When you copy the entries, omit the images and keep every word as it is.
##### RECORDS
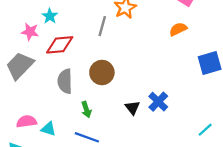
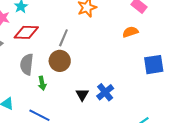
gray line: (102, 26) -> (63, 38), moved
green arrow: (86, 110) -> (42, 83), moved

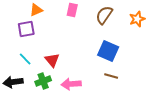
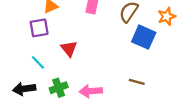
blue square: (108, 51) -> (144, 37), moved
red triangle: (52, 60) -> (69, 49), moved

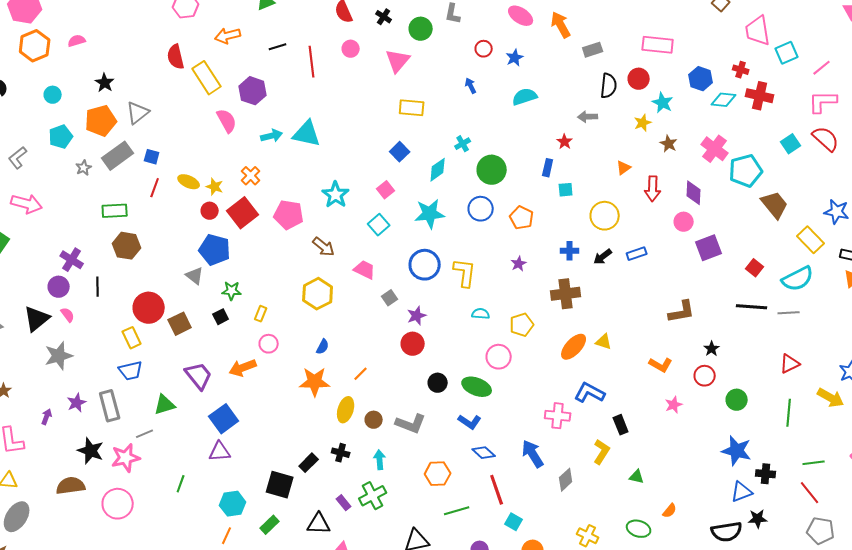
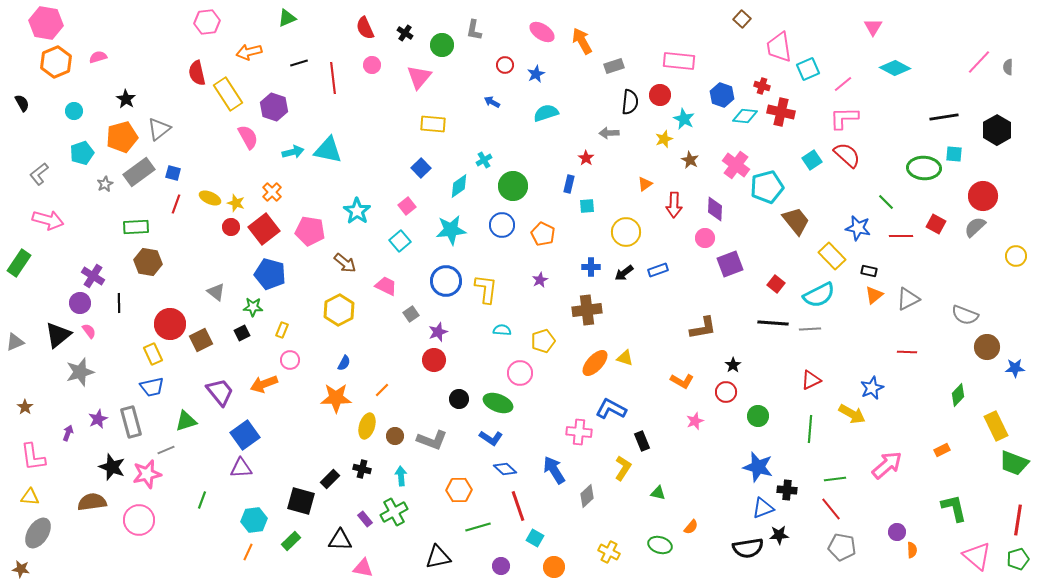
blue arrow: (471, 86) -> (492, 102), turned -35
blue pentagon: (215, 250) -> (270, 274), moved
##########
**SOLUTION TO THIS PROBLEM:**
gray line: (102, 26) -> (63, 38), moved
green arrow: (86, 110) -> (42, 83), moved

blue square: (108, 51) -> (144, 37), moved
red triangle: (52, 60) -> (69, 49), moved

blue arrow: (471, 86) -> (492, 102), turned -35
blue pentagon: (215, 250) -> (270, 274), moved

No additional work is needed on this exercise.